== GIVEN ENTRIES ==
----
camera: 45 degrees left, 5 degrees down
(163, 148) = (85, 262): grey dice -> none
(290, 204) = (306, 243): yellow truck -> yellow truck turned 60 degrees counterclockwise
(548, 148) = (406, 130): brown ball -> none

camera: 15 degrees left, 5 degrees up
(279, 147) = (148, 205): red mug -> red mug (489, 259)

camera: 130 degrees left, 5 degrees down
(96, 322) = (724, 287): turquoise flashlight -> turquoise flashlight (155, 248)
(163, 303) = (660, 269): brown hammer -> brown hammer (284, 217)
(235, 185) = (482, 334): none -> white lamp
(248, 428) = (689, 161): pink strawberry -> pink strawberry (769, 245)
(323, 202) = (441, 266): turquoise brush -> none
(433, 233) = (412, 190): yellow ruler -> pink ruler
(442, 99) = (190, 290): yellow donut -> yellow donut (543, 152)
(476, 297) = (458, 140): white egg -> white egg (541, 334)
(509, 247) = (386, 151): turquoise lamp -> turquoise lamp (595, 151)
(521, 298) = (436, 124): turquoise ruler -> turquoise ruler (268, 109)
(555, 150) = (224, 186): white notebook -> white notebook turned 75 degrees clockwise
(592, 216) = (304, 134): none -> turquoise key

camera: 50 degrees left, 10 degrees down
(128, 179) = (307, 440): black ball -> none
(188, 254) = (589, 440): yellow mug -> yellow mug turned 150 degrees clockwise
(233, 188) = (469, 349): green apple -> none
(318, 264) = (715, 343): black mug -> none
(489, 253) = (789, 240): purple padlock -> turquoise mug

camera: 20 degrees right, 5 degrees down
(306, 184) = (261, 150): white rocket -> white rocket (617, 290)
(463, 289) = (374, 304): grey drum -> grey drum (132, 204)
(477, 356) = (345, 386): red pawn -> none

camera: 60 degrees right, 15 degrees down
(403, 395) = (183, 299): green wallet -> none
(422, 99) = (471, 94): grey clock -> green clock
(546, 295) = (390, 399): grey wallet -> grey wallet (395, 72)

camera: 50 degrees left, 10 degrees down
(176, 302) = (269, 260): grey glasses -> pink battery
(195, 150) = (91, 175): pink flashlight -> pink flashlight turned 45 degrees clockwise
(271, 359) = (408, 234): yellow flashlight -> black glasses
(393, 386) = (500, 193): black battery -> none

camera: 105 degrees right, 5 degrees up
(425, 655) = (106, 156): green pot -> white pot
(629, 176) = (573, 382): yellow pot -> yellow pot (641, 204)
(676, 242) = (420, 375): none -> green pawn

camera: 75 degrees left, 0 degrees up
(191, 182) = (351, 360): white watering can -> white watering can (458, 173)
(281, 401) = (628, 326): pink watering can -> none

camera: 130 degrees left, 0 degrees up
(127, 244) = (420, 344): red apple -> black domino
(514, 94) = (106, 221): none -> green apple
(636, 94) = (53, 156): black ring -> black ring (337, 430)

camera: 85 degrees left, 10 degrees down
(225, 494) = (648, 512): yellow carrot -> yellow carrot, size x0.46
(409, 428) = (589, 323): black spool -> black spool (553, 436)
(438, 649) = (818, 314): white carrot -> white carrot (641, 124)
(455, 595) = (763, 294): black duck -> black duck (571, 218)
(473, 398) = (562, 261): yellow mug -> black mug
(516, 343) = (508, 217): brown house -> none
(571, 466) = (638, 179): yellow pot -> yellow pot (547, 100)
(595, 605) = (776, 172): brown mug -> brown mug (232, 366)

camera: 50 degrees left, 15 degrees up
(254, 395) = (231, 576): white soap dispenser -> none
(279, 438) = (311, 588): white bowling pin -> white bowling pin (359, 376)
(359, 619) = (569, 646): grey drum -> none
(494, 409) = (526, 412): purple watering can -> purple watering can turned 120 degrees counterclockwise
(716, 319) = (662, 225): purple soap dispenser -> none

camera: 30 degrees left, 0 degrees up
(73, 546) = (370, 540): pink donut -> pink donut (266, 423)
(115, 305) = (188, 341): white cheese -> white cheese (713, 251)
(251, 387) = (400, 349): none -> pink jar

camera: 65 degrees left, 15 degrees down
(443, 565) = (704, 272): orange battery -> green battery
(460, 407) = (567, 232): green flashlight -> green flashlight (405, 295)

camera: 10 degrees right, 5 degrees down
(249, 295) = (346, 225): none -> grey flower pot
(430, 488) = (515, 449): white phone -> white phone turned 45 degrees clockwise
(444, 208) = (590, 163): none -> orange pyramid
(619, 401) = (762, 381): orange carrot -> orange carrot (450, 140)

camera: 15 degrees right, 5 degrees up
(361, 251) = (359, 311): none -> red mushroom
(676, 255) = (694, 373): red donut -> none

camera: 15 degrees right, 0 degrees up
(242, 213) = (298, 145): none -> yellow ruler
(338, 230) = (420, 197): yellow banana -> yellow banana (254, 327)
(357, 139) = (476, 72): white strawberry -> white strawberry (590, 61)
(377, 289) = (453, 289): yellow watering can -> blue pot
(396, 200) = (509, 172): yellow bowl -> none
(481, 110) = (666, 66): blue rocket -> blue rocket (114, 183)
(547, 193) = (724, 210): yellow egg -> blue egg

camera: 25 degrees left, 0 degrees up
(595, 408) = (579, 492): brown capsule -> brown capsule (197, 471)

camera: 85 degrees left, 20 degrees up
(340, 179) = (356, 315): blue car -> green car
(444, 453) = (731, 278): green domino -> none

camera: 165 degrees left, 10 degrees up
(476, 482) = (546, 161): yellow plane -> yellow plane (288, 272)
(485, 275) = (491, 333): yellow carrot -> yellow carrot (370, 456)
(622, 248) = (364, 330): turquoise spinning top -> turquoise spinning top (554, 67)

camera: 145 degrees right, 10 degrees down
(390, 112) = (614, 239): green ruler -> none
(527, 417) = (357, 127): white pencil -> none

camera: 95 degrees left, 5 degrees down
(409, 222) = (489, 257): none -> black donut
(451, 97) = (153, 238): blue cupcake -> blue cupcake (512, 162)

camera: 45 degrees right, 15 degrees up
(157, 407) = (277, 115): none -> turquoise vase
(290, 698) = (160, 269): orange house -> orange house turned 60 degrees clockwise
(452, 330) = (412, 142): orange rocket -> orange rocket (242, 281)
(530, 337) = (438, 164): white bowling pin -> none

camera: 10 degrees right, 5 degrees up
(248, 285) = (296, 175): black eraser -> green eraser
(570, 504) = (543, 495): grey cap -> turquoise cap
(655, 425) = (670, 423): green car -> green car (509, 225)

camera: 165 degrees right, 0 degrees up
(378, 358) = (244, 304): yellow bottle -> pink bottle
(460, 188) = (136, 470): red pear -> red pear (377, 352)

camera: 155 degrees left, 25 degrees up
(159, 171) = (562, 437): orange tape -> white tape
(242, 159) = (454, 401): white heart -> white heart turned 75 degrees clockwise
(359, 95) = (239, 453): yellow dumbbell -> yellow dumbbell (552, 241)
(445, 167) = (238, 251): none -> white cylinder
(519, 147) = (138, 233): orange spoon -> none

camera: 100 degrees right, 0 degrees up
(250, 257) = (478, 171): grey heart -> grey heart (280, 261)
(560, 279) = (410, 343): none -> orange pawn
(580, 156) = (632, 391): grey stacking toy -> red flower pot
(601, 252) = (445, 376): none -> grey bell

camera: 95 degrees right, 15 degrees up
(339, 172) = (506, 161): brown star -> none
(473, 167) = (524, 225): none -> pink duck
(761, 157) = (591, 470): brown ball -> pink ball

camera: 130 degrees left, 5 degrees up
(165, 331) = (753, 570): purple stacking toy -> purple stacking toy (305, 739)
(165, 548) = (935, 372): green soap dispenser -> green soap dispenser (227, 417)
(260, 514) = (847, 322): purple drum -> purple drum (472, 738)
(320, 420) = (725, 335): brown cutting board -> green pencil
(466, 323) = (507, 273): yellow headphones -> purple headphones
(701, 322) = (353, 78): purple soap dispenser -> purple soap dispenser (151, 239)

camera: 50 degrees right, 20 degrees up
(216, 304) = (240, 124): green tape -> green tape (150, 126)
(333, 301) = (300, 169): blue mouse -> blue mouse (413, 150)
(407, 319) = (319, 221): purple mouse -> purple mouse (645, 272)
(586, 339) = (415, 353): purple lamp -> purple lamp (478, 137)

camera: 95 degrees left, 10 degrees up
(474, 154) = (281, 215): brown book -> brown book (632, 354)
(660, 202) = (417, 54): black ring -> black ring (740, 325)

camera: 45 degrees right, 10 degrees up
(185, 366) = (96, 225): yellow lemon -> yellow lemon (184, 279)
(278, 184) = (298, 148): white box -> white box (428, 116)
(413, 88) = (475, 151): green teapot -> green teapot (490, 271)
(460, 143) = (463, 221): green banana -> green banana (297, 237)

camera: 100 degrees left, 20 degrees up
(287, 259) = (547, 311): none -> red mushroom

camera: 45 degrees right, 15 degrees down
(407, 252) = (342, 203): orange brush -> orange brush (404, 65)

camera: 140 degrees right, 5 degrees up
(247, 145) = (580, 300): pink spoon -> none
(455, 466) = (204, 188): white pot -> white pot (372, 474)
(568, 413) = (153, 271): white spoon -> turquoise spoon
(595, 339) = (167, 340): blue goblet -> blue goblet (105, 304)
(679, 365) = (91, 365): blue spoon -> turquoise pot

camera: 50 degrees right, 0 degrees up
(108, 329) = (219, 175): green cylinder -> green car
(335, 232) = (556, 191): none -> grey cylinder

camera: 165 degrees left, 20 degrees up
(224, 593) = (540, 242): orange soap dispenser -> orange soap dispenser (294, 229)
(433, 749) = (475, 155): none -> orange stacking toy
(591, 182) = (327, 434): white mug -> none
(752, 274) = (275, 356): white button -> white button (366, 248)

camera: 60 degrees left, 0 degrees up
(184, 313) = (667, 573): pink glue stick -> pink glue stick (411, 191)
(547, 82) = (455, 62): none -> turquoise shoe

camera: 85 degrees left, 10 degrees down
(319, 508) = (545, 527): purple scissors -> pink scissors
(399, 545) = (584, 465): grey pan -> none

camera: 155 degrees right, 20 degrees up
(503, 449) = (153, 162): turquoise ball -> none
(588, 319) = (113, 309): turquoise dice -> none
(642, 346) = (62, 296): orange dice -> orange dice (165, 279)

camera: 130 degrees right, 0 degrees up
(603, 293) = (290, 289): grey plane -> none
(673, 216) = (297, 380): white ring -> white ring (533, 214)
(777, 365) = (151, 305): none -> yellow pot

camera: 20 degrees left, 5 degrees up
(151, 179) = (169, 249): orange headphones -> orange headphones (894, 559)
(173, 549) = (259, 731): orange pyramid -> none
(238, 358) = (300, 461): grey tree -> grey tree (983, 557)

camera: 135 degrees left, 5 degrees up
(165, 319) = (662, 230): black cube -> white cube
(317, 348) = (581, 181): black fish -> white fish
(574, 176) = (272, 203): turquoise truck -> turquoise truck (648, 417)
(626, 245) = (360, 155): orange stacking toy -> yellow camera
----
== WHAT TO DO ==
Work out how many lines in the records above include the string "pawn", and provide that figure with no other text.

== RESPONSE TO THE TASK ==
3